| Activity |
Give the records again in full, exactly as they are.

| Data supplied |
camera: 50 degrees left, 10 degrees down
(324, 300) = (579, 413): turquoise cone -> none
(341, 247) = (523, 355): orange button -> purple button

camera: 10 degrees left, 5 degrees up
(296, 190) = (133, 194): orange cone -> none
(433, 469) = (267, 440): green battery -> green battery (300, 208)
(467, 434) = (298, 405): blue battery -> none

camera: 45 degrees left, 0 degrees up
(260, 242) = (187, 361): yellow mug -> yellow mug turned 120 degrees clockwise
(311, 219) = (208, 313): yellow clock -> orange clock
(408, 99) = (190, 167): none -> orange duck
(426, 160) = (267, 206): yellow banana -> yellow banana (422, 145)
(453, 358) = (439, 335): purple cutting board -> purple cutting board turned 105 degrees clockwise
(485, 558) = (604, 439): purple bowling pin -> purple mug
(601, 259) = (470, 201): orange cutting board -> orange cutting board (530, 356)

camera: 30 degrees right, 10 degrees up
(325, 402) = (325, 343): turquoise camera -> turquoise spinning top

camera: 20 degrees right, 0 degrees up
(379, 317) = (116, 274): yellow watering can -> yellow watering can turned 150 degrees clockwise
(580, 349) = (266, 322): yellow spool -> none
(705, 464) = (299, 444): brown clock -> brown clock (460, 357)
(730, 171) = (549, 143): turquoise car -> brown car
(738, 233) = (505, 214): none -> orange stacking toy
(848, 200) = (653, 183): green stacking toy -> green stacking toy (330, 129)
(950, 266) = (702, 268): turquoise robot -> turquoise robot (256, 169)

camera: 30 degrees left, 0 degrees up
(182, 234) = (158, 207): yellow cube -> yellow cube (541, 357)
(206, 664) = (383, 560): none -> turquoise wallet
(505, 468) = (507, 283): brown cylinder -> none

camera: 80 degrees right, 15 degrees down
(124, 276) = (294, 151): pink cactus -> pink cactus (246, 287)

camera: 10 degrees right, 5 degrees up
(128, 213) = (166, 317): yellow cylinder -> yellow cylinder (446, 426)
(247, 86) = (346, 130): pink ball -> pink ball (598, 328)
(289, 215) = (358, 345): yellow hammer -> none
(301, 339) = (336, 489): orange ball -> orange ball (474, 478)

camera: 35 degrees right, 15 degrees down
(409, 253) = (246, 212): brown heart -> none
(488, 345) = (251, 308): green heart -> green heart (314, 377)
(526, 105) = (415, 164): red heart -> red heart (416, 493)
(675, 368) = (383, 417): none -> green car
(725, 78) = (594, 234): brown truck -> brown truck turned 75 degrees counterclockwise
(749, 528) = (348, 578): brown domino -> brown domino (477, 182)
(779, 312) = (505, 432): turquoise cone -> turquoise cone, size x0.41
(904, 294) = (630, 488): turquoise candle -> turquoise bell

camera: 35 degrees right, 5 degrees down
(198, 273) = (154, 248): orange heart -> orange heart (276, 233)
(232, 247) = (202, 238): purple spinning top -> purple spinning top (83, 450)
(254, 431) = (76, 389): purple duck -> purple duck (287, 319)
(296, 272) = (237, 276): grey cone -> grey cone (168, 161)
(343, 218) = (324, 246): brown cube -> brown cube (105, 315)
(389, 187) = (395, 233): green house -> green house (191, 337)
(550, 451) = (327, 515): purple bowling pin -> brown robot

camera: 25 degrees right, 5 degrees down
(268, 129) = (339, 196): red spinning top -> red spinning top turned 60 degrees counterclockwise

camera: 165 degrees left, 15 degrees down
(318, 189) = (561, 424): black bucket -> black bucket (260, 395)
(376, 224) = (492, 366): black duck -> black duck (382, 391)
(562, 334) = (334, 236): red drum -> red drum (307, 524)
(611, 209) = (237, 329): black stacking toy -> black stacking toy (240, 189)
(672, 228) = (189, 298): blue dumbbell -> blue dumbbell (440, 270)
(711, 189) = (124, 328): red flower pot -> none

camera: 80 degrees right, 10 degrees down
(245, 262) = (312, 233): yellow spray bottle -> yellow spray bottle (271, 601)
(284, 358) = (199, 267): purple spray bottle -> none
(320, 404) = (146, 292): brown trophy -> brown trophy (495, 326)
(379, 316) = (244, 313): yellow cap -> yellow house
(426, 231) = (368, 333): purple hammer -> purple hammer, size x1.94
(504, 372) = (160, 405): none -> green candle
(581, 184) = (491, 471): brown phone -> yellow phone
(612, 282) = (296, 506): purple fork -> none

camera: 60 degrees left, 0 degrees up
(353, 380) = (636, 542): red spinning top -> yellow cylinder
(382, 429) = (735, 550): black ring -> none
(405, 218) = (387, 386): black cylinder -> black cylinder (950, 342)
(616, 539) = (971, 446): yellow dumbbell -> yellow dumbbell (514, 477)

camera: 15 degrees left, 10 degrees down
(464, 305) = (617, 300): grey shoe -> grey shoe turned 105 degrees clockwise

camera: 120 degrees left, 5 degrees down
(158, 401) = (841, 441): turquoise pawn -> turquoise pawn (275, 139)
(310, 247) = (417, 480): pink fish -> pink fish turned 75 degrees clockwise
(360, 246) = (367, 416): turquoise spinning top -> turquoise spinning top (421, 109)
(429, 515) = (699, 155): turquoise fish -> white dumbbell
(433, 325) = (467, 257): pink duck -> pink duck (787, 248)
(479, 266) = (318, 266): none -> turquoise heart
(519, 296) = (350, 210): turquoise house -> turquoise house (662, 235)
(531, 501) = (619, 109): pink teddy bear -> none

| Task answer |
camera: 50 degrees left, 10 degrees down
(324, 300) = (579, 413): turquoise cone -> none
(341, 247) = (523, 355): orange button -> purple button

camera: 10 degrees left, 5 degrees up
(296, 190) = (133, 194): orange cone -> none
(433, 469) = (267, 440): green battery -> green battery (300, 208)
(467, 434) = (298, 405): blue battery -> none

camera: 45 degrees left, 0 degrees up
(260, 242) = (187, 361): yellow mug -> yellow mug turned 120 degrees clockwise
(311, 219) = (208, 313): yellow clock -> orange clock
(408, 99) = (190, 167): none -> orange duck
(426, 160) = (267, 206): yellow banana -> yellow banana (422, 145)
(453, 358) = (439, 335): purple cutting board -> purple cutting board turned 105 degrees clockwise
(485, 558) = (604, 439): purple bowling pin -> purple mug
(601, 259) = (470, 201): orange cutting board -> orange cutting board (530, 356)

camera: 30 degrees right, 10 degrees up
(325, 402) = (325, 343): turquoise camera -> turquoise spinning top

camera: 20 degrees right, 0 degrees up
(379, 317) = (116, 274): yellow watering can -> yellow watering can turned 150 degrees clockwise
(580, 349) = (266, 322): yellow spool -> none
(705, 464) = (299, 444): brown clock -> brown clock (460, 357)
(730, 171) = (549, 143): turquoise car -> brown car
(738, 233) = (505, 214): none -> orange stacking toy
(848, 200) = (653, 183): green stacking toy -> green stacking toy (330, 129)
(950, 266) = (702, 268): turquoise robot -> turquoise robot (256, 169)

camera: 30 degrees left, 0 degrees up
(182, 234) = (158, 207): yellow cube -> yellow cube (541, 357)
(206, 664) = (383, 560): none -> turquoise wallet
(505, 468) = (507, 283): brown cylinder -> none

camera: 80 degrees right, 15 degrees down
(124, 276) = (294, 151): pink cactus -> pink cactus (246, 287)

camera: 10 degrees right, 5 degrees up
(128, 213) = (166, 317): yellow cylinder -> yellow cylinder (446, 426)
(247, 86) = (346, 130): pink ball -> pink ball (598, 328)
(289, 215) = (358, 345): yellow hammer -> none
(301, 339) = (336, 489): orange ball -> orange ball (474, 478)

camera: 35 degrees right, 15 degrees down
(409, 253) = (246, 212): brown heart -> none
(488, 345) = (251, 308): green heart -> green heart (314, 377)
(526, 105) = (415, 164): red heart -> red heart (416, 493)
(675, 368) = (383, 417): none -> green car
(725, 78) = (594, 234): brown truck -> brown truck turned 75 degrees counterclockwise
(749, 528) = (348, 578): brown domino -> brown domino (477, 182)
(779, 312) = (505, 432): turquoise cone -> turquoise cone, size x0.41
(904, 294) = (630, 488): turquoise candle -> turquoise bell

camera: 35 degrees right, 5 degrees down
(198, 273) = (154, 248): orange heart -> orange heart (276, 233)
(232, 247) = (202, 238): purple spinning top -> purple spinning top (83, 450)
(254, 431) = (76, 389): purple duck -> purple duck (287, 319)
(296, 272) = (237, 276): grey cone -> grey cone (168, 161)
(343, 218) = (324, 246): brown cube -> brown cube (105, 315)
(389, 187) = (395, 233): green house -> green house (191, 337)
(550, 451) = (327, 515): purple bowling pin -> brown robot

camera: 25 degrees right, 5 degrees down
(268, 129) = (339, 196): red spinning top -> red spinning top turned 60 degrees counterclockwise

camera: 165 degrees left, 15 degrees down
(318, 189) = (561, 424): black bucket -> black bucket (260, 395)
(376, 224) = (492, 366): black duck -> black duck (382, 391)
(562, 334) = (334, 236): red drum -> red drum (307, 524)
(611, 209) = (237, 329): black stacking toy -> black stacking toy (240, 189)
(672, 228) = (189, 298): blue dumbbell -> blue dumbbell (440, 270)
(711, 189) = (124, 328): red flower pot -> none

camera: 80 degrees right, 10 degrees down
(245, 262) = (312, 233): yellow spray bottle -> yellow spray bottle (271, 601)
(284, 358) = (199, 267): purple spray bottle -> none
(320, 404) = (146, 292): brown trophy -> brown trophy (495, 326)
(379, 316) = (244, 313): yellow cap -> yellow house
(426, 231) = (368, 333): purple hammer -> purple hammer, size x1.94
(504, 372) = (160, 405): none -> green candle
(581, 184) = (491, 471): brown phone -> yellow phone
(612, 282) = (296, 506): purple fork -> none

camera: 60 degrees left, 0 degrees up
(353, 380) = (636, 542): red spinning top -> yellow cylinder
(382, 429) = (735, 550): black ring -> none
(405, 218) = (387, 386): black cylinder -> black cylinder (950, 342)
(616, 539) = (971, 446): yellow dumbbell -> yellow dumbbell (514, 477)

camera: 15 degrees left, 10 degrees down
(464, 305) = (617, 300): grey shoe -> grey shoe turned 105 degrees clockwise

camera: 120 degrees left, 5 degrees down
(158, 401) = (841, 441): turquoise pawn -> turquoise pawn (275, 139)
(310, 247) = (417, 480): pink fish -> pink fish turned 75 degrees clockwise
(360, 246) = (367, 416): turquoise spinning top -> turquoise spinning top (421, 109)
(429, 515) = (699, 155): turquoise fish -> white dumbbell
(433, 325) = (467, 257): pink duck -> pink duck (787, 248)
(479, 266) = (318, 266): none -> turquoise heart
(519, 296) = (350, 210): turquoise house -> turquoise house (662, 235)
(531, 501) = (619, 109): pink teddy bear -> none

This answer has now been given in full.